### TASK DESCRIPTION
Report every line of the records below that includes the string "scissors".

### DATA SECTION
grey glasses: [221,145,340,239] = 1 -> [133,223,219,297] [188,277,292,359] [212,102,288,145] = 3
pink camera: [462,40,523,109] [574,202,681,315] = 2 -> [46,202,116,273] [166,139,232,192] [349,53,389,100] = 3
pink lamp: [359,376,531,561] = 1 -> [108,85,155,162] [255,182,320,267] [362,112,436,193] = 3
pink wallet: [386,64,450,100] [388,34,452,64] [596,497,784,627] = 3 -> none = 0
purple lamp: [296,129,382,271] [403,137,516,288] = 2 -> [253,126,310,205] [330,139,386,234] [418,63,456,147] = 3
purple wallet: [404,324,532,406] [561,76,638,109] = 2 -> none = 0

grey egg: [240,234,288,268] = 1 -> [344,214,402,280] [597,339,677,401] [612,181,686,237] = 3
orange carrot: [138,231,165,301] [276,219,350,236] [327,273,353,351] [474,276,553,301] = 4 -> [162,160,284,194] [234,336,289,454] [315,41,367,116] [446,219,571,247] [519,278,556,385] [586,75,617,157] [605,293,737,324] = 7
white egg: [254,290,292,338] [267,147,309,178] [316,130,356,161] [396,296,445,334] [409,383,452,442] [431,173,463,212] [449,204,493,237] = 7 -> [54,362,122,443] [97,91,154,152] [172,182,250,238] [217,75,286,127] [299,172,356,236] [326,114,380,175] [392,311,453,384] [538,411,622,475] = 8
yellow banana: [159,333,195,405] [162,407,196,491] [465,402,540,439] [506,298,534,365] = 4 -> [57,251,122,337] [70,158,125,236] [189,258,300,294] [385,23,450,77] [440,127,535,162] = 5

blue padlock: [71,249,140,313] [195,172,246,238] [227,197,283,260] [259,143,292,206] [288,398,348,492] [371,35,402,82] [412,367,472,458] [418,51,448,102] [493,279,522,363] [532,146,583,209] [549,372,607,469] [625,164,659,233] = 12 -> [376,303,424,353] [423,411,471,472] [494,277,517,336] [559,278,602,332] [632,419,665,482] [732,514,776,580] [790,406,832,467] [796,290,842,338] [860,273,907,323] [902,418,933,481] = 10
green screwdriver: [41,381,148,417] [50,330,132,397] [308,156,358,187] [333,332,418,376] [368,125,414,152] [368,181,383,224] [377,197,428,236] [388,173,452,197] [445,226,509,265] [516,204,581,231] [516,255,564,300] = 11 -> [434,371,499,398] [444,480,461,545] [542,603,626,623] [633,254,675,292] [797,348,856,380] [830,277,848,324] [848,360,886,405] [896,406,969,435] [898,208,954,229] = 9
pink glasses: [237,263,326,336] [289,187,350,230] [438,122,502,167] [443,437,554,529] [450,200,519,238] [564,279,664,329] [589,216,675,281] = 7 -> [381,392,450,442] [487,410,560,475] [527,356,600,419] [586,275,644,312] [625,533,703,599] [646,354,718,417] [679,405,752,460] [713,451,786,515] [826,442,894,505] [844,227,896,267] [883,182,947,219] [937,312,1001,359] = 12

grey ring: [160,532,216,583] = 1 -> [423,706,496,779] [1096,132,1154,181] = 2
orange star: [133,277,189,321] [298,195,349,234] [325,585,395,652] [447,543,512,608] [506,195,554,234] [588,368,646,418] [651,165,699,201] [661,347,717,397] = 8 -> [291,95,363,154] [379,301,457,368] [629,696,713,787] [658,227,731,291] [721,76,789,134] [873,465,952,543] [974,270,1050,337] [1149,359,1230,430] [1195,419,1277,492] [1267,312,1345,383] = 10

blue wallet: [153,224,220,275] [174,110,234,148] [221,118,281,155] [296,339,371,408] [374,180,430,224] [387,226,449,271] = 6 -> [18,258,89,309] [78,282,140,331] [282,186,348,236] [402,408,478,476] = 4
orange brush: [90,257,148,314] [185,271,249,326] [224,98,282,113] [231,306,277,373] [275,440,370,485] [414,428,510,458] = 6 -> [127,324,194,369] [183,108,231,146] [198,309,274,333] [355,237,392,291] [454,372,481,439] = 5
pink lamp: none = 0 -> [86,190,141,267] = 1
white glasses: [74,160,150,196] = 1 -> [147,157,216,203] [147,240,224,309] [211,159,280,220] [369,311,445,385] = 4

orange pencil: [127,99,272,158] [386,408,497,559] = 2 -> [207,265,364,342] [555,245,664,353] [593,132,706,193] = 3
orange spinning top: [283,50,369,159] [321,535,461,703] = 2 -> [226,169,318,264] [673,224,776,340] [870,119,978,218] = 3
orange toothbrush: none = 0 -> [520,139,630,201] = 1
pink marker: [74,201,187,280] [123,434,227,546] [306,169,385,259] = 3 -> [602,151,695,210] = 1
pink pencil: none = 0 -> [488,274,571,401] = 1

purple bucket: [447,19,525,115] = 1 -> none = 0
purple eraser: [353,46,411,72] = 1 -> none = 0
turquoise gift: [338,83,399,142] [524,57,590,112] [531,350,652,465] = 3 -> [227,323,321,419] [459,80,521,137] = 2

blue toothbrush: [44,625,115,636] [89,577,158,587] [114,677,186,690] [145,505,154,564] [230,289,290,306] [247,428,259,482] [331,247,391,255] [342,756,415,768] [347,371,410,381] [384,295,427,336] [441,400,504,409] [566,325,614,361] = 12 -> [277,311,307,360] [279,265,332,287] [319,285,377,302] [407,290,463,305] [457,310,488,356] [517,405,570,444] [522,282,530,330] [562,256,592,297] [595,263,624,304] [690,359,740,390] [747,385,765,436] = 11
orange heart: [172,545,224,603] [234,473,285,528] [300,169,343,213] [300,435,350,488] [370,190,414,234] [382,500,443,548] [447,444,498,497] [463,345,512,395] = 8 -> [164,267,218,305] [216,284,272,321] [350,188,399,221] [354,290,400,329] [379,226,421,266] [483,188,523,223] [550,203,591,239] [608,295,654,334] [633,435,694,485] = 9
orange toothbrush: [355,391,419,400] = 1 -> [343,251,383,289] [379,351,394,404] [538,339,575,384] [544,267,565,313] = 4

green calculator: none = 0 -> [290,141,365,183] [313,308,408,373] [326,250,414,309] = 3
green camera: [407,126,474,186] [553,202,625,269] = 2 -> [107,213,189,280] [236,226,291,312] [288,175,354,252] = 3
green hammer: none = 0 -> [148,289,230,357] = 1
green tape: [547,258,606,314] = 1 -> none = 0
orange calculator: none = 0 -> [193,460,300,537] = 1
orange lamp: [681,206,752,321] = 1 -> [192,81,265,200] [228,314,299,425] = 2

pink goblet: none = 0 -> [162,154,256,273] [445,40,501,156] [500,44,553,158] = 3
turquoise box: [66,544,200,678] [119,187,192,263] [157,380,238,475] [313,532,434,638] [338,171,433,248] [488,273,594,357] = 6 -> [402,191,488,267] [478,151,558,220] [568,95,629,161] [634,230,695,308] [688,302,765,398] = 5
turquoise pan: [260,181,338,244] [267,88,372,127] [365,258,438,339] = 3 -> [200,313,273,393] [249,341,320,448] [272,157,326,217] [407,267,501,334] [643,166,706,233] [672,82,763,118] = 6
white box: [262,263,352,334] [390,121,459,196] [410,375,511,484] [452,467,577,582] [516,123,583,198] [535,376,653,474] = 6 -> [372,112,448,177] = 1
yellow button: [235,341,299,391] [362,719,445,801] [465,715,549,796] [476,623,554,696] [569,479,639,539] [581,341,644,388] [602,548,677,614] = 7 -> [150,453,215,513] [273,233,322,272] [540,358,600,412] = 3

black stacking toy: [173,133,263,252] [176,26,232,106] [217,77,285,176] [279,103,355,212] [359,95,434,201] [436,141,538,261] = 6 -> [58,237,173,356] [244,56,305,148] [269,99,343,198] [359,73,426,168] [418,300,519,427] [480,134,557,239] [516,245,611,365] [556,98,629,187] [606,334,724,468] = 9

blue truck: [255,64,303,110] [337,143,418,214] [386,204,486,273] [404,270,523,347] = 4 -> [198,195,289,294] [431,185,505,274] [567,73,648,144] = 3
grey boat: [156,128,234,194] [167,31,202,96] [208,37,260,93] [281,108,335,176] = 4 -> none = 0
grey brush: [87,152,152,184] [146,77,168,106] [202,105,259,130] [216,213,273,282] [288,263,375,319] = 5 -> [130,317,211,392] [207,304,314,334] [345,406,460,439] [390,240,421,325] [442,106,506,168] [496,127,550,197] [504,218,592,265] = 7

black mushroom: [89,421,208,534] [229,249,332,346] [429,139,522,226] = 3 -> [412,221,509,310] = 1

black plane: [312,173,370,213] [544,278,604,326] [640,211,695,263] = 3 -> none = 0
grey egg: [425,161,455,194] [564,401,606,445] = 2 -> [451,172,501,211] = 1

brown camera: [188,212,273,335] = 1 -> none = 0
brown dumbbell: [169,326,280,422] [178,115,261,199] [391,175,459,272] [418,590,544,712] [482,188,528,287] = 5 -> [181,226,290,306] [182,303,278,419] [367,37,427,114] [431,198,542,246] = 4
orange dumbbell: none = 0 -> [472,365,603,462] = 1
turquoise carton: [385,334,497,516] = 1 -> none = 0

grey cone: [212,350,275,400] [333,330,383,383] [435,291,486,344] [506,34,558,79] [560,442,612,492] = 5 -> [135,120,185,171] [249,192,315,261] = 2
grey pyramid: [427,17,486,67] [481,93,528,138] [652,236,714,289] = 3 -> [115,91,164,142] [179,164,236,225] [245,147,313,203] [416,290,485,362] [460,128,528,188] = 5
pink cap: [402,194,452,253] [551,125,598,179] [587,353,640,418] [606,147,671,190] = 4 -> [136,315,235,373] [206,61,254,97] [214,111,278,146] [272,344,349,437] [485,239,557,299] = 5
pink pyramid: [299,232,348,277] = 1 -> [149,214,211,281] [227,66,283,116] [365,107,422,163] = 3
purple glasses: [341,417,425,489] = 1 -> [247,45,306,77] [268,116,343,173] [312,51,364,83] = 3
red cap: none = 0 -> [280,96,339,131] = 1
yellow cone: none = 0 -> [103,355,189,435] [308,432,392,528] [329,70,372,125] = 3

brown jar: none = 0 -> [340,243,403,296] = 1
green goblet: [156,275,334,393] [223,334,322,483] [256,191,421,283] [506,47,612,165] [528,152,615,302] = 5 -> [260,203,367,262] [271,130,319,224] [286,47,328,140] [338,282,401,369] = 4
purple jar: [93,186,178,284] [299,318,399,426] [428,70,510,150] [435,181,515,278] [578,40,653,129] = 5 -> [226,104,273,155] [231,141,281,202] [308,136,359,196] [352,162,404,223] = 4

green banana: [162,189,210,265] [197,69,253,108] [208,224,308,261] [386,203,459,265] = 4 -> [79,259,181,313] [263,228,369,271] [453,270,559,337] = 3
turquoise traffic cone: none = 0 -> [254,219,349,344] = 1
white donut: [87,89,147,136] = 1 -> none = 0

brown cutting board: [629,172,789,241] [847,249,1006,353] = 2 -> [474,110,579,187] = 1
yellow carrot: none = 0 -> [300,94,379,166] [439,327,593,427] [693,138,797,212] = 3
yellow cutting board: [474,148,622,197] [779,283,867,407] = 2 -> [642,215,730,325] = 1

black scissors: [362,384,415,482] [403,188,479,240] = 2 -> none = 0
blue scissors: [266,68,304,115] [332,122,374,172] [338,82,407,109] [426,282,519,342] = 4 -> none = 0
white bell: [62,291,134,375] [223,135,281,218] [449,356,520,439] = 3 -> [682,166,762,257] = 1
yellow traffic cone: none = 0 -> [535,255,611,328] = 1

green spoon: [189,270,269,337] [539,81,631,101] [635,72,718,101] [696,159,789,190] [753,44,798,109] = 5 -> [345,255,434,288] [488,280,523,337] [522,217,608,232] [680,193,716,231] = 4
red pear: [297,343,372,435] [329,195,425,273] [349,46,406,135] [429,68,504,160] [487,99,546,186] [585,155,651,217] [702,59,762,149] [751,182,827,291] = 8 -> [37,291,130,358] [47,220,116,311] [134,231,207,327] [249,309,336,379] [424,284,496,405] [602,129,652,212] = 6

### OUTPUT FOR THIS EXERCISE
black scissors: [362,384,415,482] [403,188,479,240] = 2 -> none = 0
blue scissors: [266,68,304,115] [332,122,374,172] [338,82,407,109] [426,282,519,342] = 4 -> none = 0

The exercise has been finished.